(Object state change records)

>>>

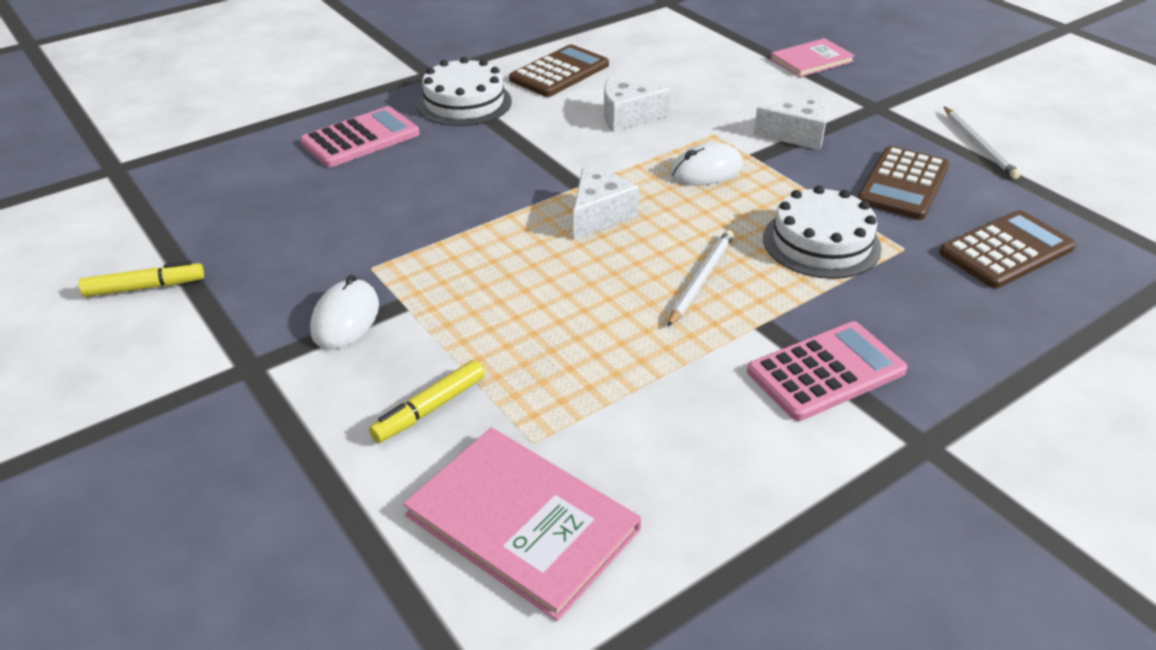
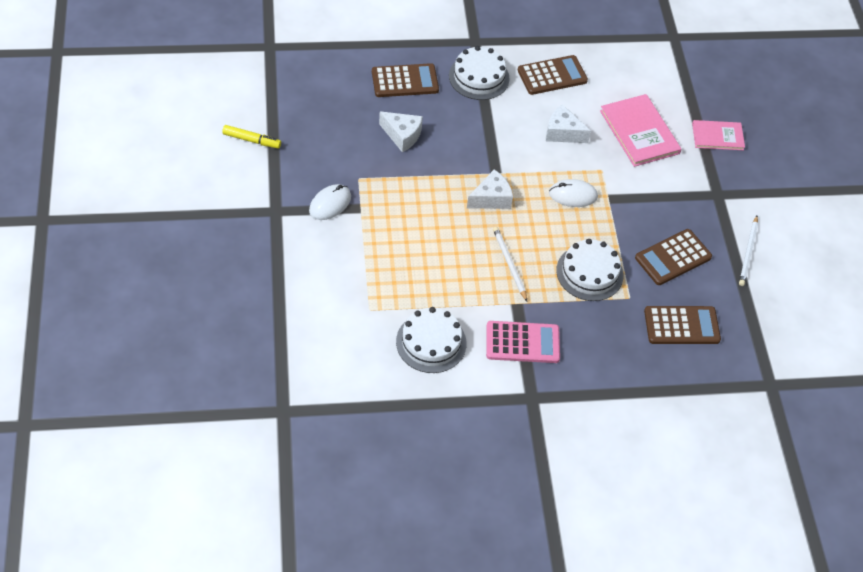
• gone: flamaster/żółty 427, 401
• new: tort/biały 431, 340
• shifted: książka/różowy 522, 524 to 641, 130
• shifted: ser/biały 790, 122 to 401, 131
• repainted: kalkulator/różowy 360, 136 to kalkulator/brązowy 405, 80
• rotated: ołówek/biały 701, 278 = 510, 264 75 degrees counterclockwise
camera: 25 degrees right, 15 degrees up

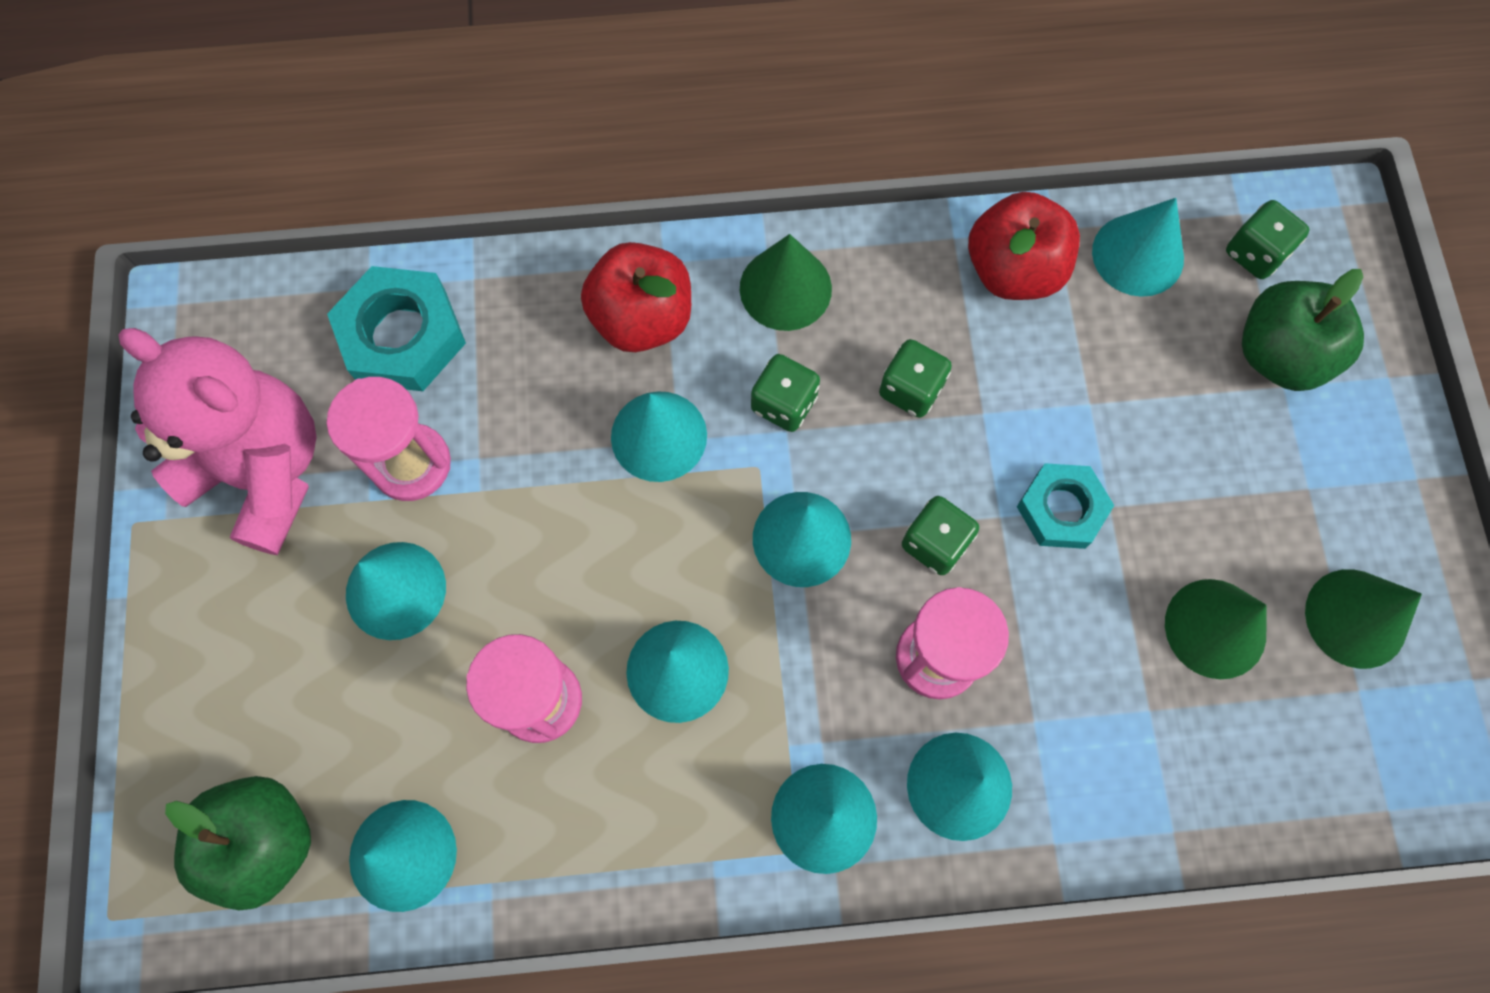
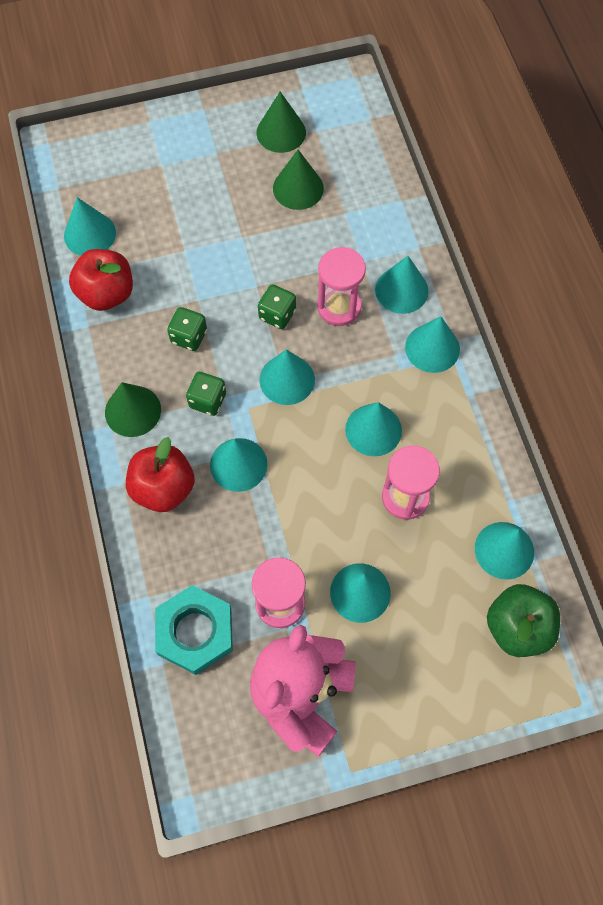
• gone: nakrętka/turkusowy 1065, 506
• gone: kostka do gry/zielony 1267, 239
• gone: jabłko/zielony 1303, 330
camera: 100 degrees left, 5 degrees down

<<<

The answer must be an exact copy of the records, with no pictures in it.

• gone: flamaster/żółty 427, 401
• new: tort/biały 431, 340
• shifted: książka/różowy 522, 524 to 641, 130
• shifted: ser/biały 790, 122 to 401, 131
• repainted: kalkulator/różowy 360, 136 to kalkulator/brązowy 405, 80
• rotated: ołówek/biały 701, 278 = 510, 264 75 degrees counterclockwise
camera: 25 degrees right, 15 degrees up

• gone: nakrętka/turkusowy 1065, 506
• gone: kostka do gry/zielony 1267, 239
• gone: jabłko/zielony 1303, 330
camera: 100 degrees left, 5 degrees down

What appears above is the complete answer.